The records below are to be reproduced exactly, with every picture left out.
#####
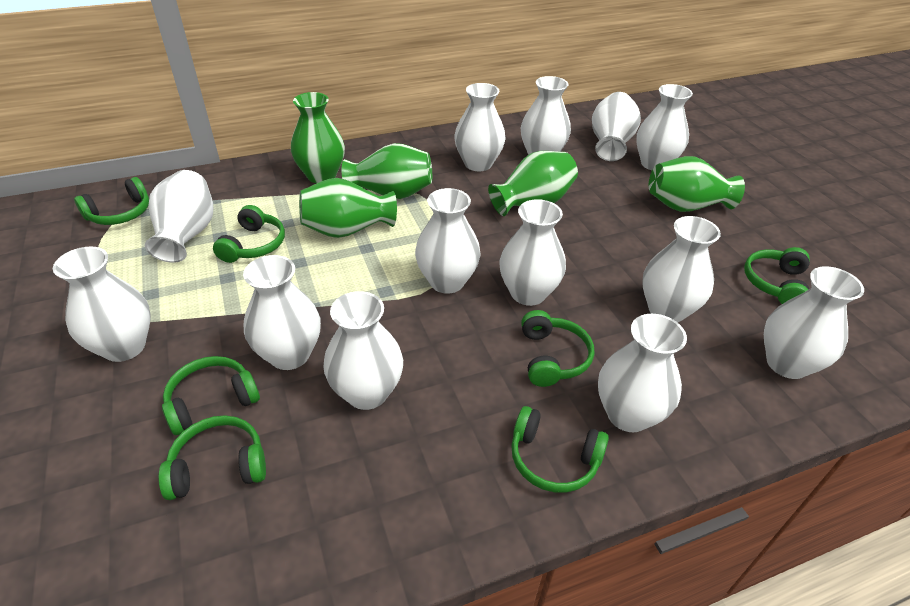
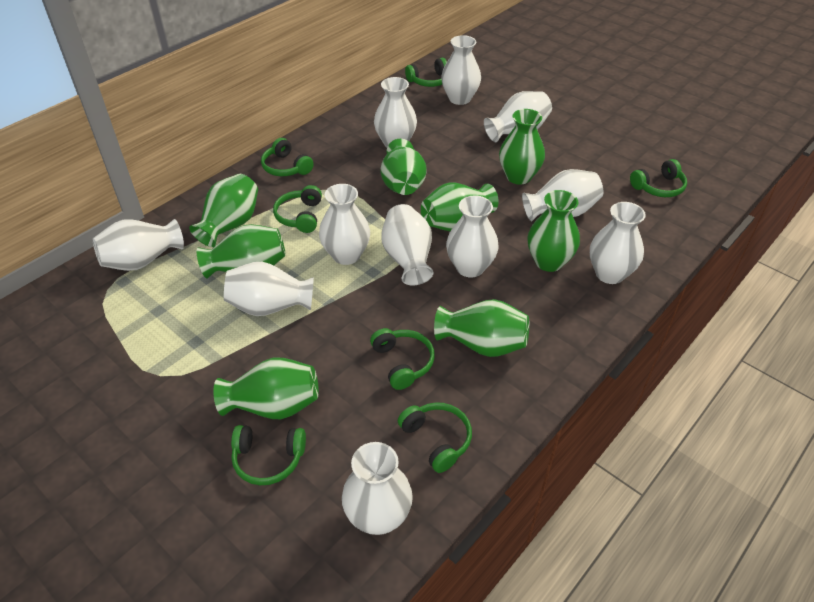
green vase: 5 -> 8
white vase: 13 -> 11

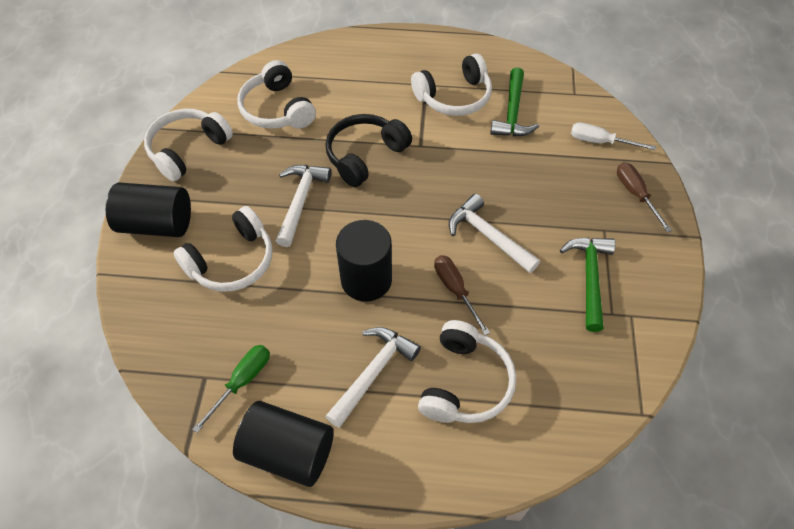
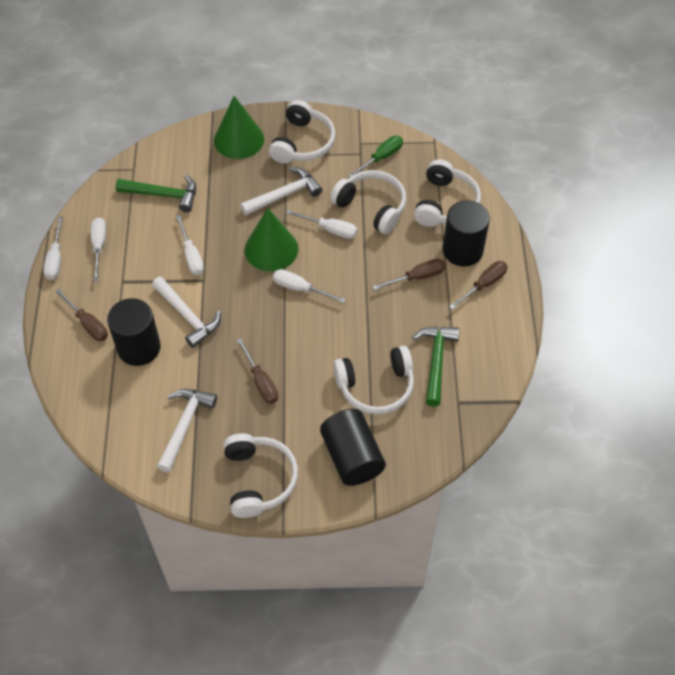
black headphones: 1 -> 0
brown screwdriver: 2 -> 4
green cone: 0 -> 2
white screwdriver: 1 -> 5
#####
Response for this exercise:
green vase: 5 -> 8
white vase: 13 -> 11

black headphones: 1 -> 0
brown screwdriver: 2 -> 4
green cone: 0 -> 2
white screwdriver: 1 -> 5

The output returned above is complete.